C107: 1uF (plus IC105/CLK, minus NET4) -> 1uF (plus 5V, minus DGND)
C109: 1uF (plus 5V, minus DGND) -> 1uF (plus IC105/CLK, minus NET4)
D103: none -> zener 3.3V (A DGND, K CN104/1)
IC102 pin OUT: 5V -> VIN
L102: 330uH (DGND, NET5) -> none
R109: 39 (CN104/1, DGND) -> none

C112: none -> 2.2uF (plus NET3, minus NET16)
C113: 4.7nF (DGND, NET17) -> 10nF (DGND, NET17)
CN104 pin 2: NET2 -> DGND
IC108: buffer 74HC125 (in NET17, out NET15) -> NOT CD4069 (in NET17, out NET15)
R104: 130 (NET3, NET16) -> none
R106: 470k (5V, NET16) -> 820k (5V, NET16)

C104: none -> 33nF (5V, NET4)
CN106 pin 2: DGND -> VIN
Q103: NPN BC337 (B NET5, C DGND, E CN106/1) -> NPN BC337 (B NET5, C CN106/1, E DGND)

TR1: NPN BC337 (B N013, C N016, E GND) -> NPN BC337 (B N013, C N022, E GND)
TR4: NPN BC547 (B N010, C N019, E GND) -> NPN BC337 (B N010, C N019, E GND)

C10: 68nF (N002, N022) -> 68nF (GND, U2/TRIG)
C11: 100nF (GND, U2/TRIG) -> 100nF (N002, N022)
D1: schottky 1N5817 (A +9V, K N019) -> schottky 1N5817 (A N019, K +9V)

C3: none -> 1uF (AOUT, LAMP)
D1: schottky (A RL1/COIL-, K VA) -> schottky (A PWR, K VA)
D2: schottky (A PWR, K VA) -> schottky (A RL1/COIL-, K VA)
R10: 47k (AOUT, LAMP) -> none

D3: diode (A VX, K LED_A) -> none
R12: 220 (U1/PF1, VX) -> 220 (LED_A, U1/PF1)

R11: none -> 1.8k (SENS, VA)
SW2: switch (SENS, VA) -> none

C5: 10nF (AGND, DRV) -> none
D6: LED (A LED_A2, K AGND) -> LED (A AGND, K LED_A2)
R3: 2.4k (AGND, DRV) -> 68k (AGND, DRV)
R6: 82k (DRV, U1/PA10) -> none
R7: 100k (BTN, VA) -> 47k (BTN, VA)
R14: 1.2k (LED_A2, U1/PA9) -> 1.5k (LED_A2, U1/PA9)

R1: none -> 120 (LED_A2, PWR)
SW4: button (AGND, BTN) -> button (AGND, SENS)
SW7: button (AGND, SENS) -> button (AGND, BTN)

Your task:
Using the listing above, return word for word each line from the one that has "IC102 pin OUT: 5V -> VIN" through the one that has "TR4: NPN BC547", and no line outside that range.

Exercise response:
IC102 pin OUT: 5V -> VIN
L102: 330uH (DGND, NET5) -> none
R109: 39 (CN104/1, DGND) -> none

C112: none -> 2.2uF (plus NET3, minus NET16)
C113: 4.7nF (DGND, NET17) -> 10nF (DGND, NET17)
CN104 pin 2: NET2 -> DGND
IC108: buffer 74HC125 (in NET17, out NET15) -> NOT CD4069 (in NET17, out NET15)
R104: 130 (NET3, NET16) -> none
R106: 470k (5V, NET16) -> 820k (5V, NET16)

C104: none -> 33nF (5V, NET4)
CN106 pin 2: DGND -> VIN
Q103: NPN BC337 (B NET5, C DGND, E CN106/1) -> NPN BC337 (B NET5, C CN106/1, E DGND)

TR1: NPN BC337 (B N013, C N016, E GND) -> NPN BC337 (B N013, C N022, E GND)
TR4: NPN BC547 (B N010, C N019, E GND) -> NPN BC337 (B N010, C N019, E GND)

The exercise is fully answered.